Object change listings
== == ==

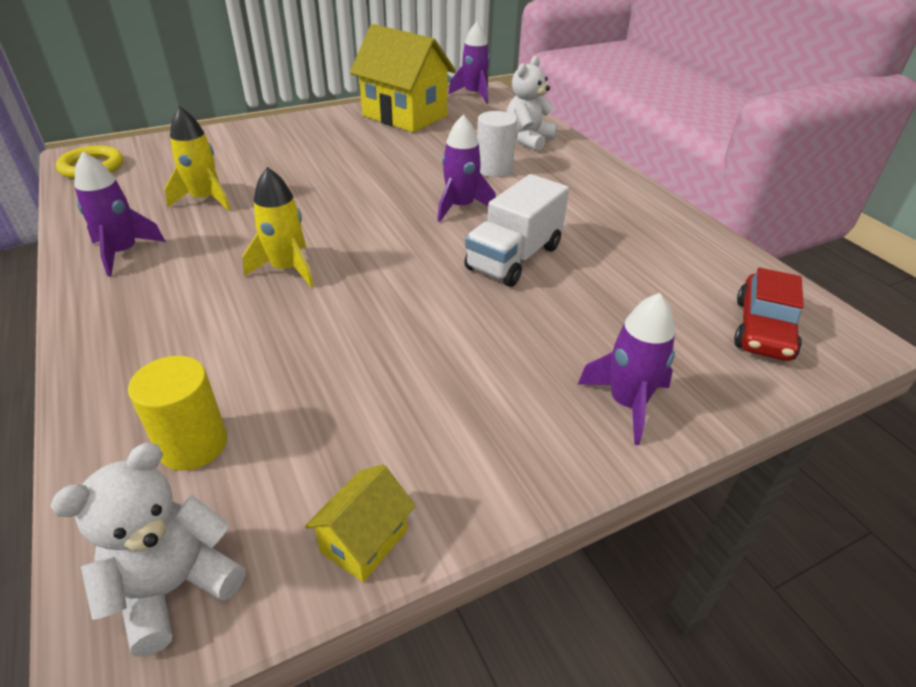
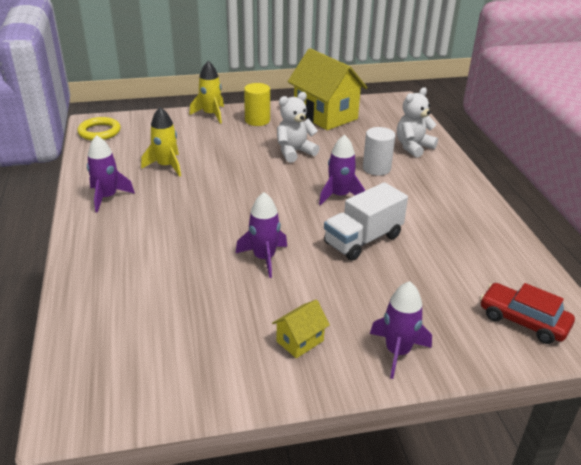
camera: 15 degrees right, 5 degrees down
(174, 587) = (97, 398): white teddy bear -> white teddy bear (294, 152)
(193, 444) = (123, 325): yellow cylinder -> yellow cylinder (257, 120)
(287, 269) = (206, 224): yellow rocket -> yellow rocket (211, 114)
(364, 541) = (204, 397): yellow house -> yellow house (300, 341)
(474, 95) = (386, 102): purple rocket -> purple rocket (264, 258)
(763, 329) = (523, 321): red car -> red car turned 90 degrees clockwise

== == ==

Only a word-for-word repetition of the lines from the one containing "(174, 587) = (97, 398): white" to the final line of the data above counts as the answer.

(174, 587) = (97, 398): white teddy bear -> white teddy bear (294, 152)
(193, 444) = (123, 325): yellow cylinder -> yellow cylinder (257, 120)
(287, 269) = (206, 224): yellow rocket -> yellow rocket (211, 114)
(364, 541) = (204, 397): yellow house -> yellow house (300, 341)
(474, 95) = (386, 102): purple rocket -> purple rocket (264, 258)
(763, 329) = (523, 321): red car -> red car turned 90 degrees clockwise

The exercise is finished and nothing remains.